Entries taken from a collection
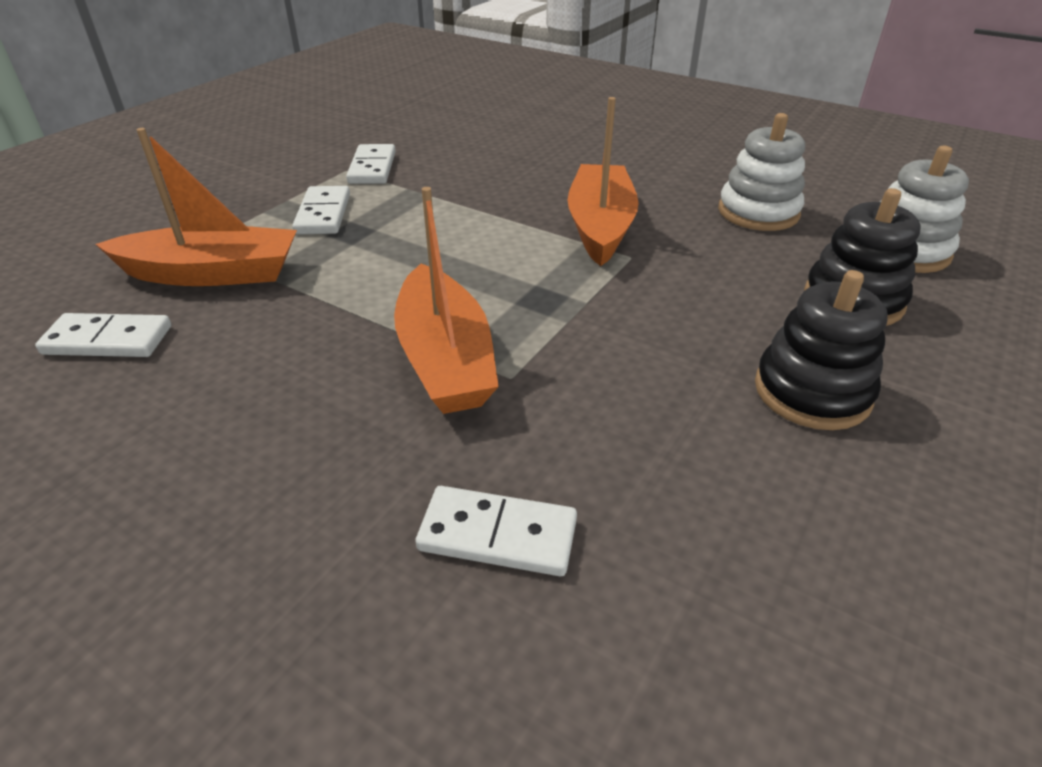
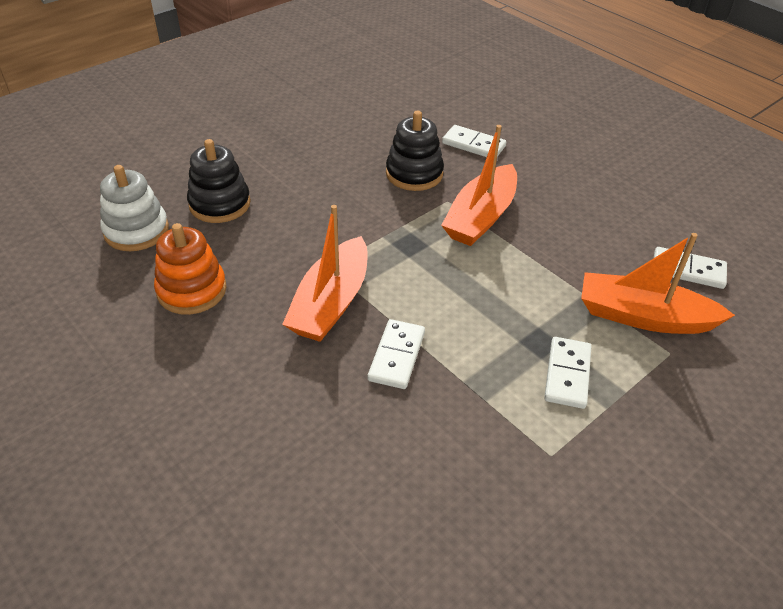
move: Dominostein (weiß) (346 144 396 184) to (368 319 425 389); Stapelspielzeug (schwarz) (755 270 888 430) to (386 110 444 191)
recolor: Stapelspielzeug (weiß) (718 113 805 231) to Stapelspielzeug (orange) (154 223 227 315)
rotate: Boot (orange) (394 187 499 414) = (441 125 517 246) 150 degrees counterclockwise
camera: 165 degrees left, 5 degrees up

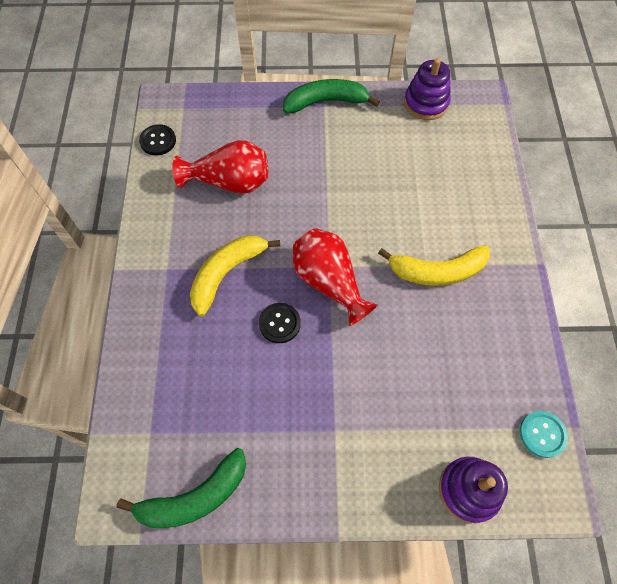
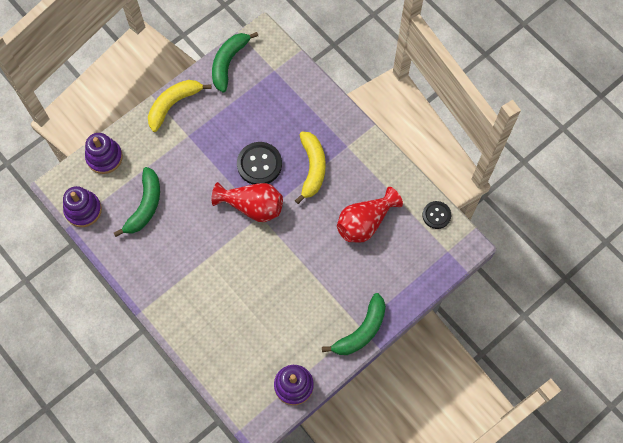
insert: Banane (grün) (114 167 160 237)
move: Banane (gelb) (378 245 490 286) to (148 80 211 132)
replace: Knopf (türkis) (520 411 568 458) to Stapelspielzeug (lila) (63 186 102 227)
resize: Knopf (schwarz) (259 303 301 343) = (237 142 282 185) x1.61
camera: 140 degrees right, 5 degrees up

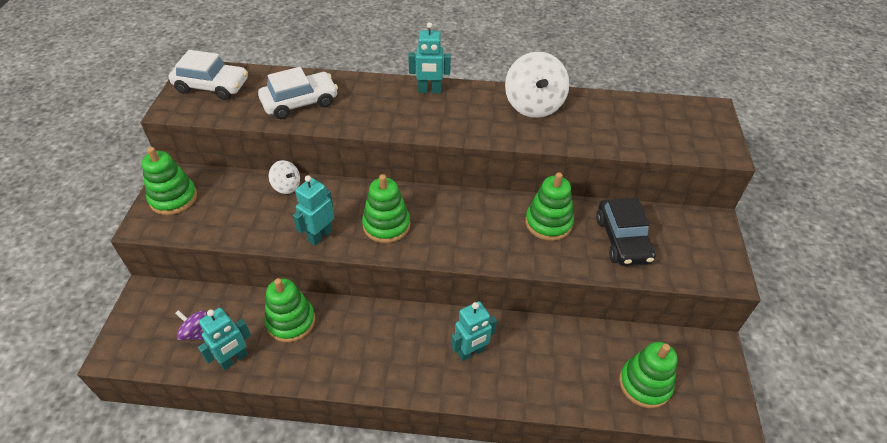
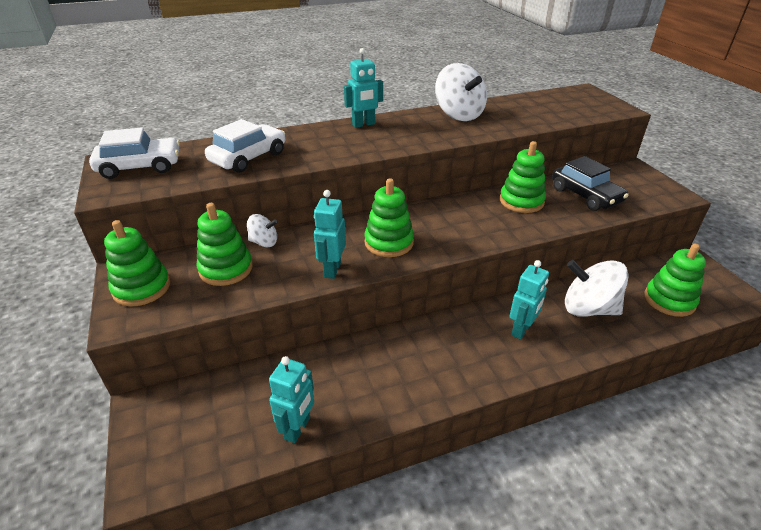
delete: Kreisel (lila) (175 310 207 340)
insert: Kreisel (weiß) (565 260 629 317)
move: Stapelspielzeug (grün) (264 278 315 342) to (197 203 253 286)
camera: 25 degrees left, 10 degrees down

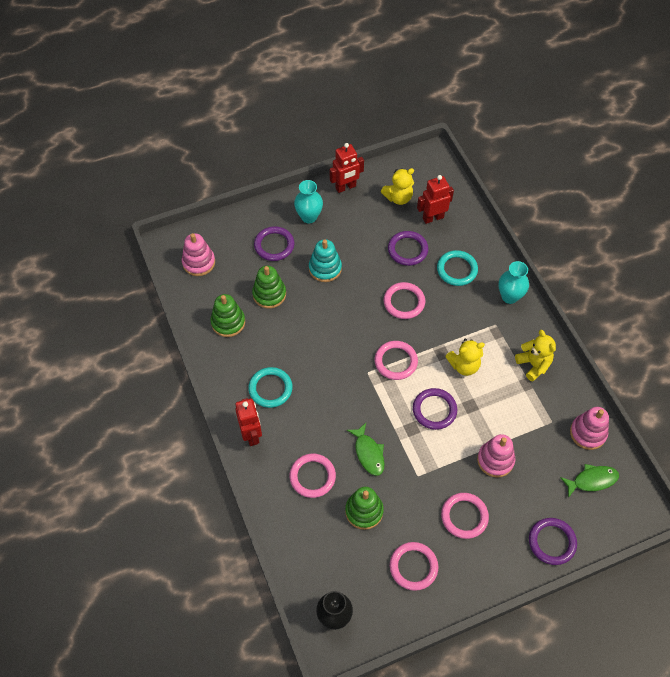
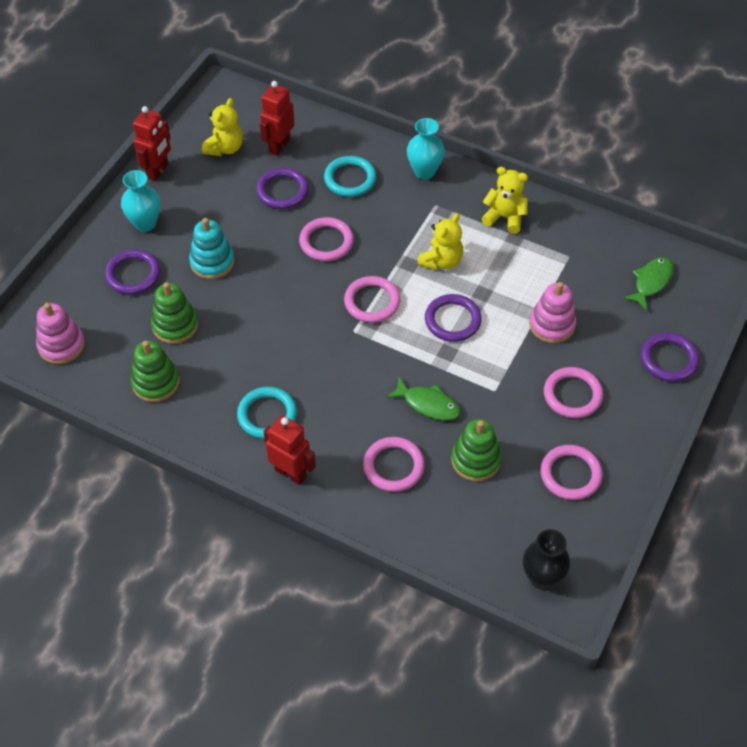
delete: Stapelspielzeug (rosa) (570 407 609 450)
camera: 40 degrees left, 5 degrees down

## Requirement
Begin at the line containing "delete: Stapelspielzeug (rosa)" and reproduce every line through the last one in the records above, exactly.

## Answer for the task
delete: Stapelspielzeug (rosa) (570 407 609 450)
camera: 40 degrees left, 5 degrees down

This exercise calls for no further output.